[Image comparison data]
***
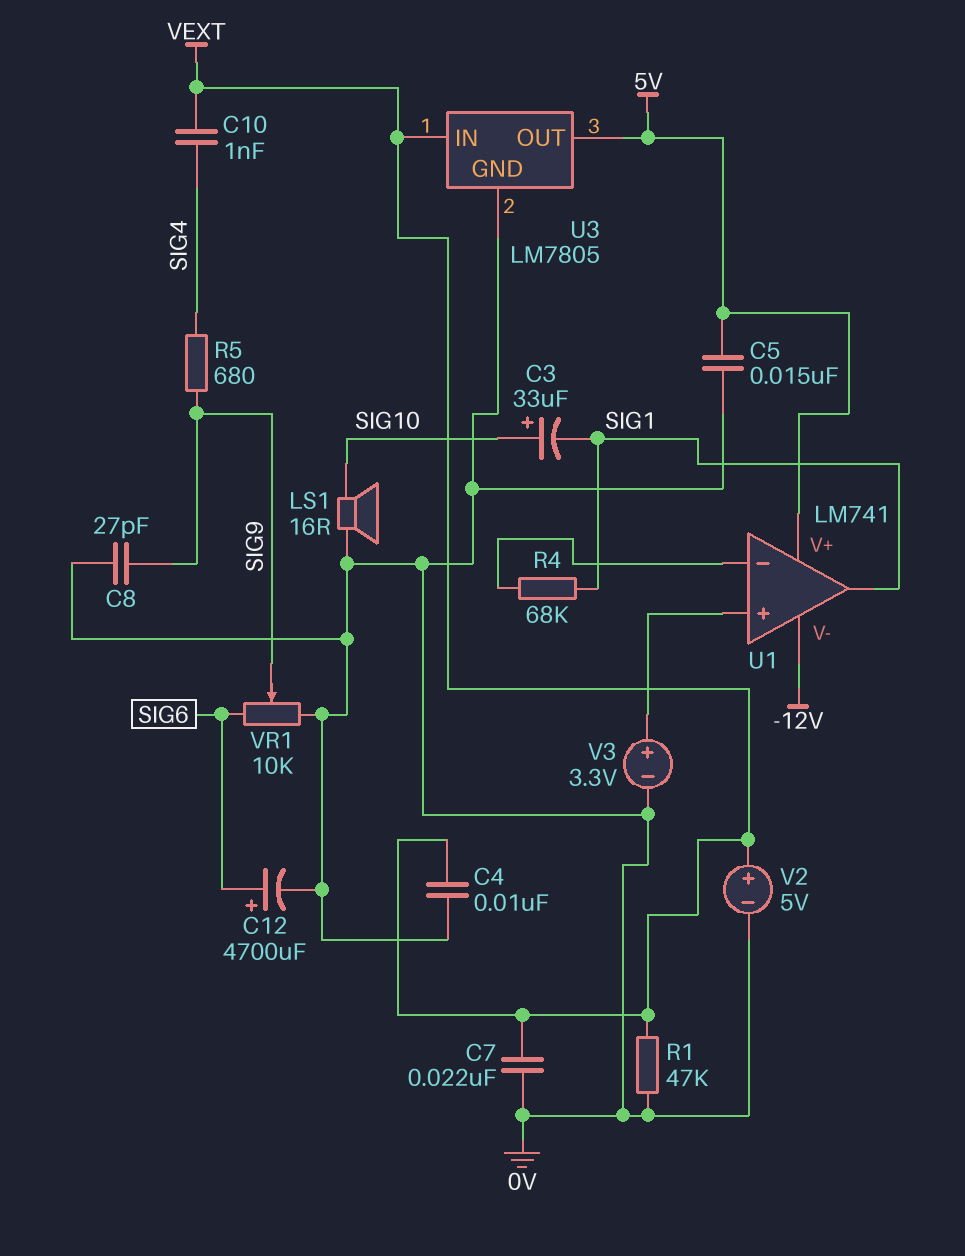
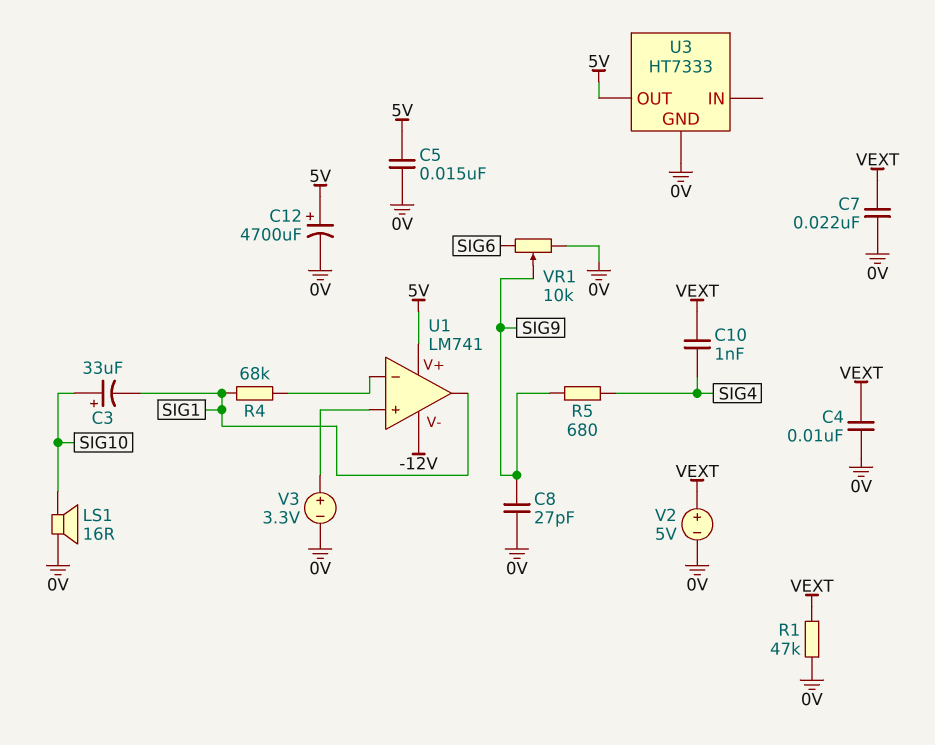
C12: 4700uF (plus SIG6, minus 0V) -> 4700uF (plus 5V, minus 0V)
U3: LM7805 -> HT7333
U3 pin IN: VEXT -> none

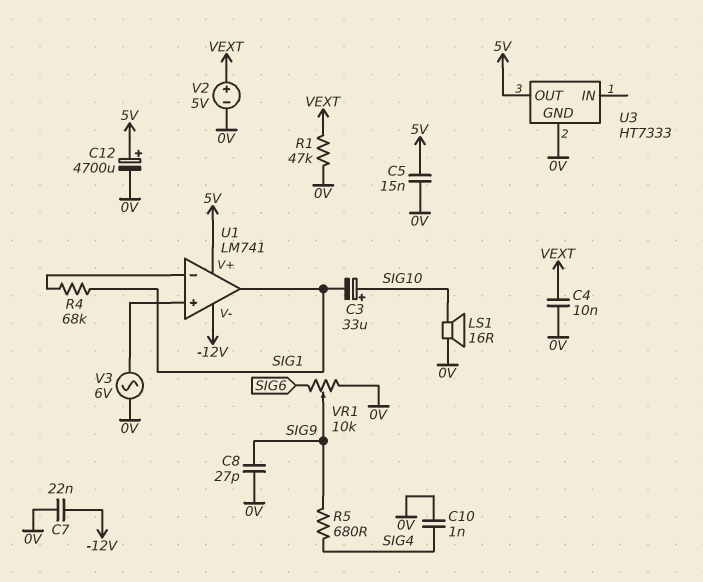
C7: 22nF (0V, VEXT) -> 22nF (-12V, 0V)
C10: 1nF (SIG4, VEXT) -> 1nF (0V, SIG4)
V3: 3.3V (plus U1/in+, minus 0V) -> AC 6V (0V, U1/in+)

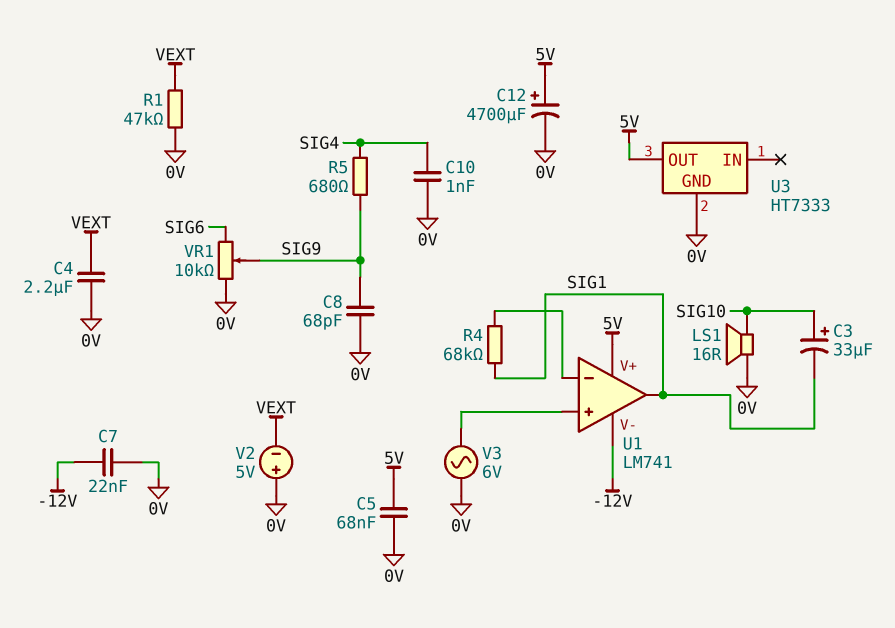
C4: 10nF (0V, VEXT) -> 2.2uF (0V, VEXT)
C5: 15nF (0V, 5V) -> 68nF (0V, 5V)
C8: 27pF (0V, SIG9) -> 68pF (0V, SIG9)
V2: 5V (plus VEXT, minus 0V) -> 5V (plus 0V, minus VEXT)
***
▸ Exercise aim
The answer must be the line containing "C8: 27pF (0V, SIG9) -> 68pF (0V, SIG9)" and every line after it to the end of the data, each set down exactly.

▸ Expected answer
C8: 27pF (0V, SIG9) -> 68pF (0V, SIG9)
V2: 5V (plus VEXT, minus 0V) -> 5V (plus 0V, minus VEXT)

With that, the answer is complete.